> _Exercise_
Write out the listing exactly, dropping any picture it contains.

> _Raw data_
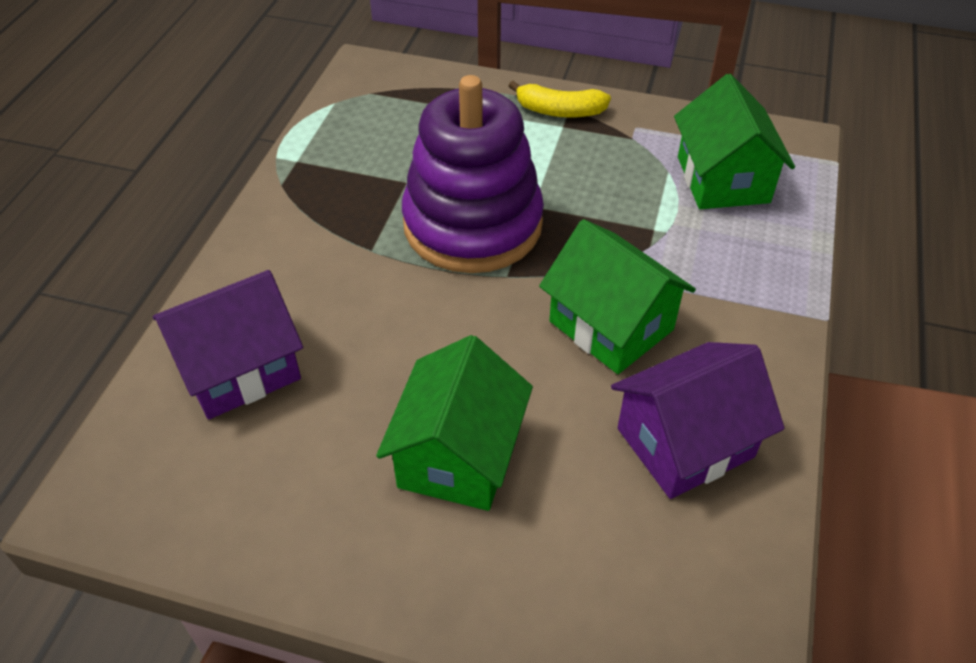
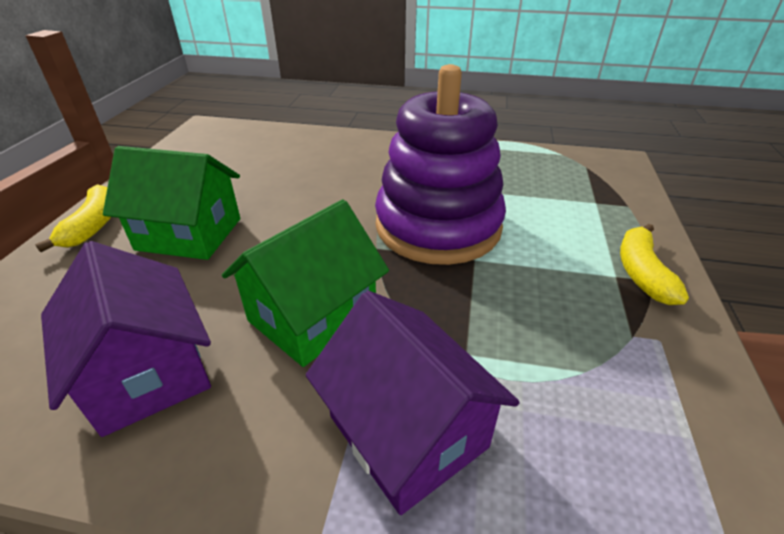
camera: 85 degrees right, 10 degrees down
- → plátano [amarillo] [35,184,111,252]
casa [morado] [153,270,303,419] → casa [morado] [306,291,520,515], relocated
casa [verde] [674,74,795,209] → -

> _Completed exercise_
camera: 85 degrees right, 10 degrees down
- → plátano [amarillo] [35,184,111,252]
casa [morado] [153,270,303,419] → casa [morado] [306,291,520,515], relocated
casa [verde] [674,74,795,209] → -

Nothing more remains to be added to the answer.